Supplied information:
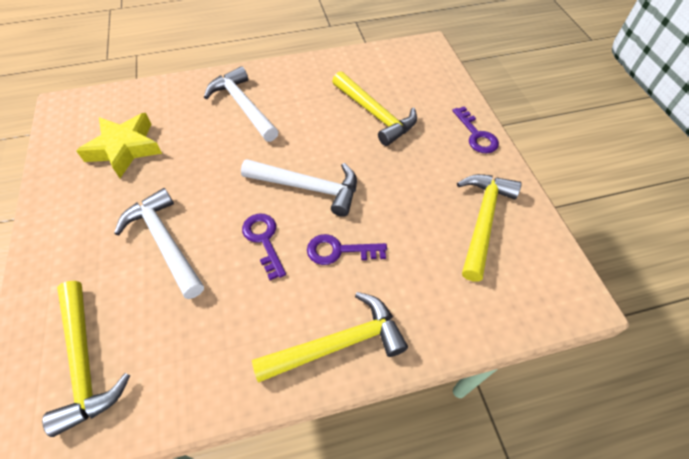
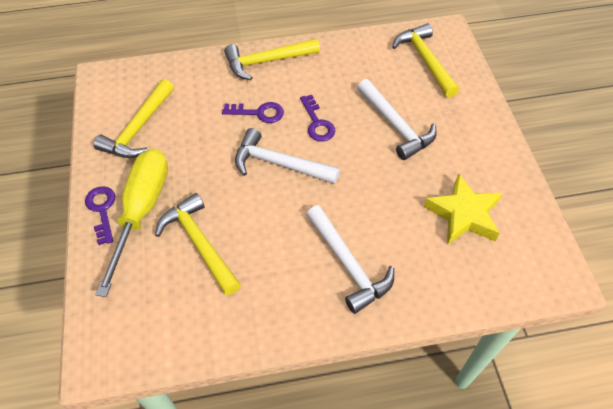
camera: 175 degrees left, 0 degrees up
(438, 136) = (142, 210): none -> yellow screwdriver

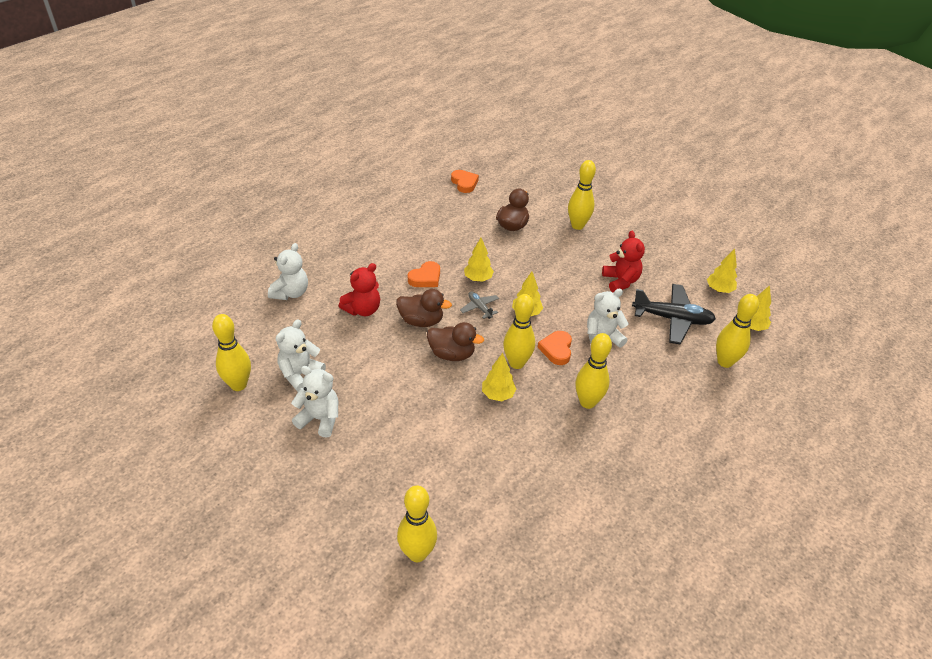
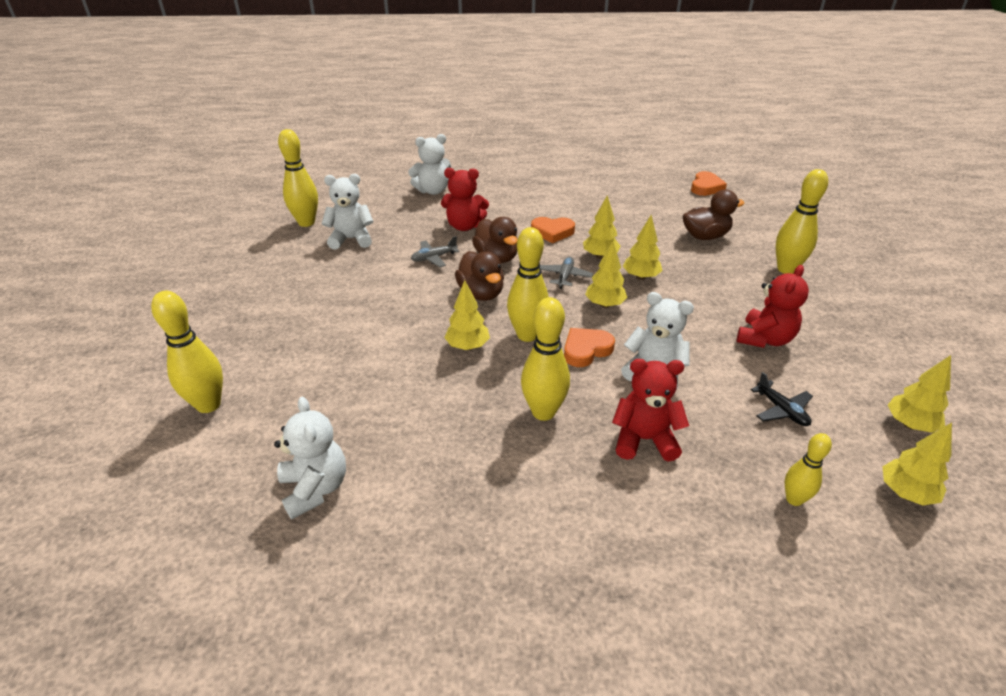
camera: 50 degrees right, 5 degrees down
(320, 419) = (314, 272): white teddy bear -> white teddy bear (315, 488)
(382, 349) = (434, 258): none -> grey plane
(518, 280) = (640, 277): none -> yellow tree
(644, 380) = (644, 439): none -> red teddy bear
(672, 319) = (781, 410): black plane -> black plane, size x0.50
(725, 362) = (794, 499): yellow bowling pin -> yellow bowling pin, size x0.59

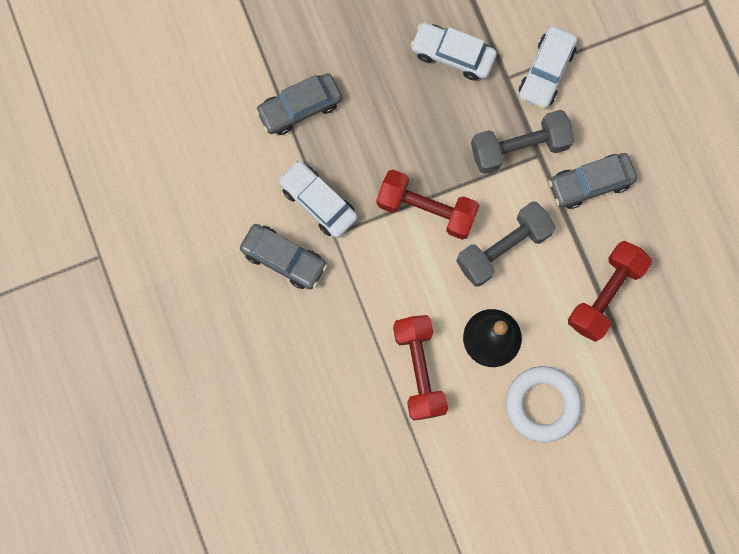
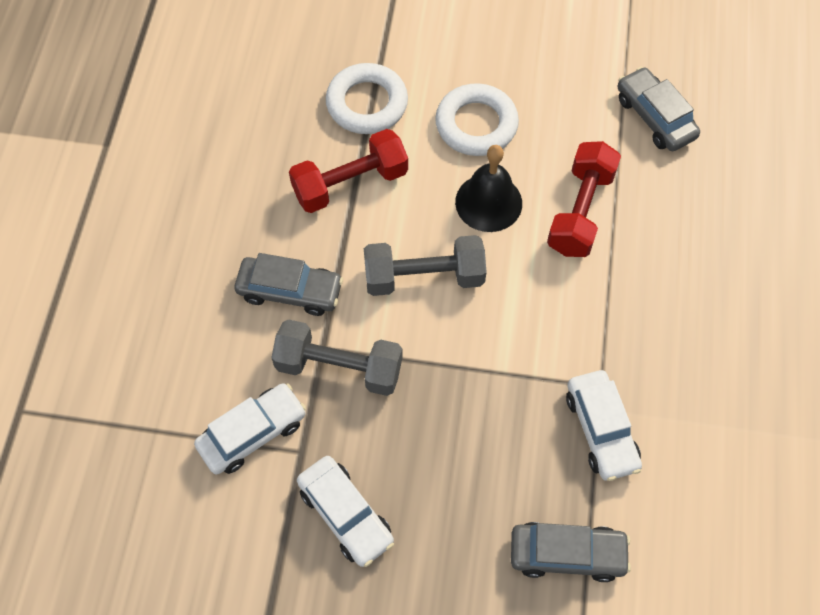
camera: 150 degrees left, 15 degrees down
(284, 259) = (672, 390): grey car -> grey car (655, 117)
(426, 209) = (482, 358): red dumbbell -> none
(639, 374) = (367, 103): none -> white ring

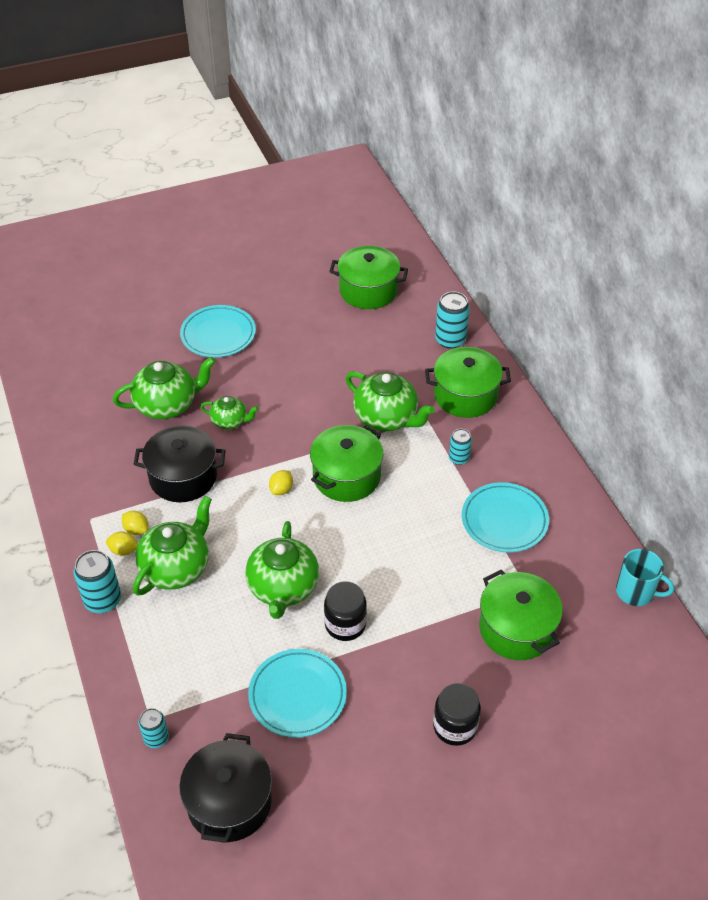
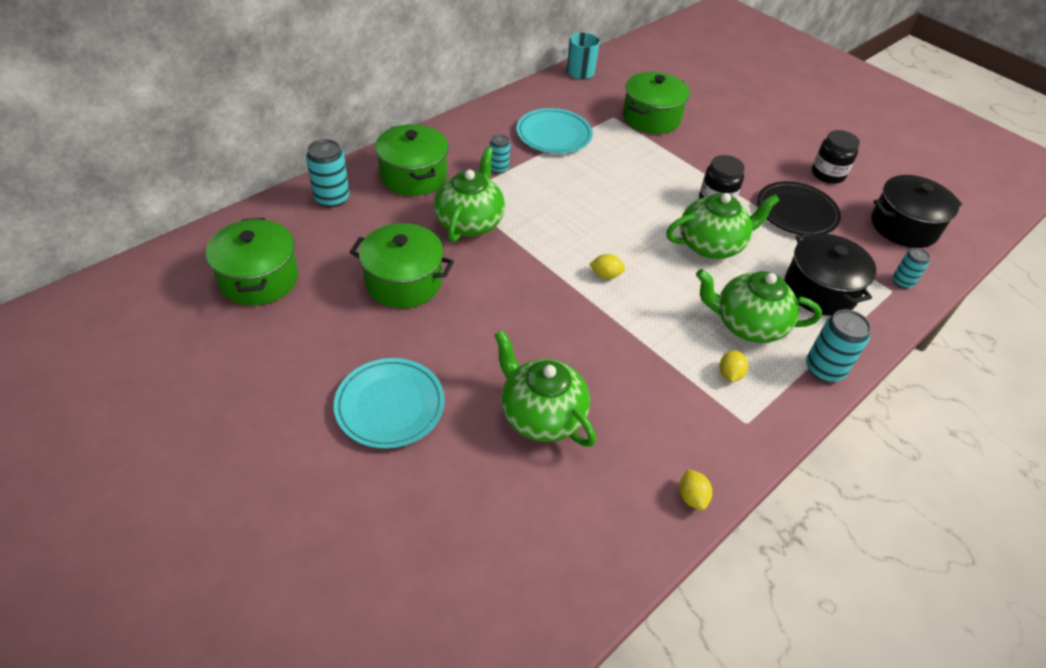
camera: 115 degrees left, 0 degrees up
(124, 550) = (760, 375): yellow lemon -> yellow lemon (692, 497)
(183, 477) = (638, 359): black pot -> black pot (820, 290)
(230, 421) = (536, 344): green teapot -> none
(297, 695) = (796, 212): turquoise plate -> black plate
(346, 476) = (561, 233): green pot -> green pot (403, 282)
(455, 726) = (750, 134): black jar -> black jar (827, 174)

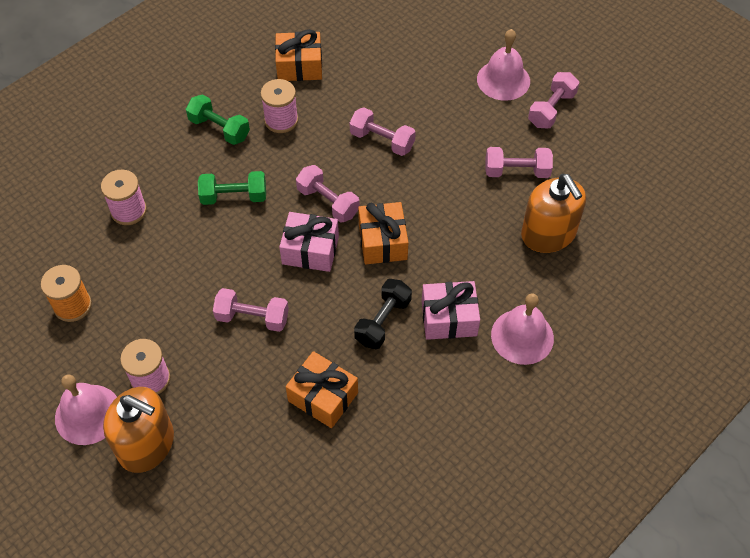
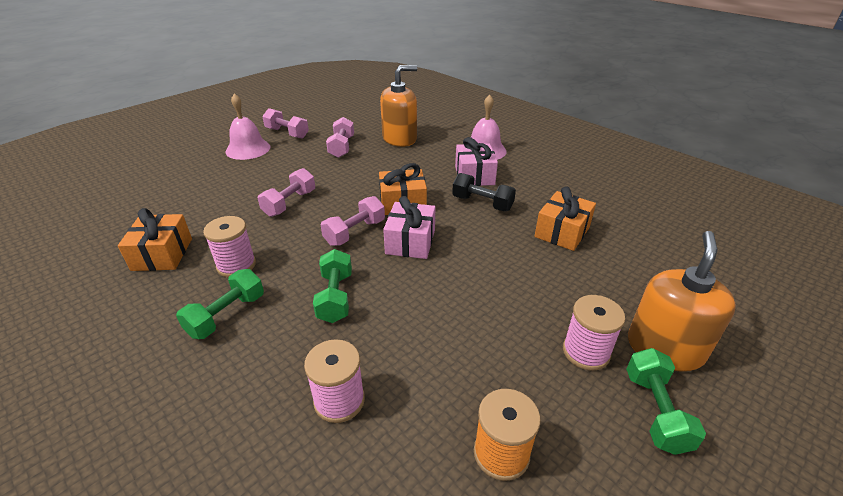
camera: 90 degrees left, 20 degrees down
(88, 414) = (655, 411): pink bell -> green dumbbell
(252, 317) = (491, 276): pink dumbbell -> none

Prompt: The answer consists solely of the lines from the one holding "(426, 209) = (482, 358): red dumbbell -> none" through the final line of the records, both ends included, each duplicated exactly. Leave images out.

Solution to this problem:
(426, 209) = (482, 358): red dumbbell -> none
(639, 374) = (367, 103): none -> white ring

camera: 115 degrees left, 0 degrees up
(124, 550) = (760, 375): yellow lemon -> yellow lemon (692, 497)
(183, 477) = (638, 359): black pot -> black pot (820, 290)
(230, 421) = (536, 344): green teapot -> none
(297, 695) = (796, 212): turquoise plate -> black plate
(346, 476) = (561, 233): green pot -> green pot (403, 282)
(455, 726) = (750, 134): black jar -> black jar (827, 174)

camera: 90 degrees left, 20 degrees down
(88, 414) = (655, 411): pink bell -> green dumbbell
(252, 317) = (491, 276): pink dumbbell -> none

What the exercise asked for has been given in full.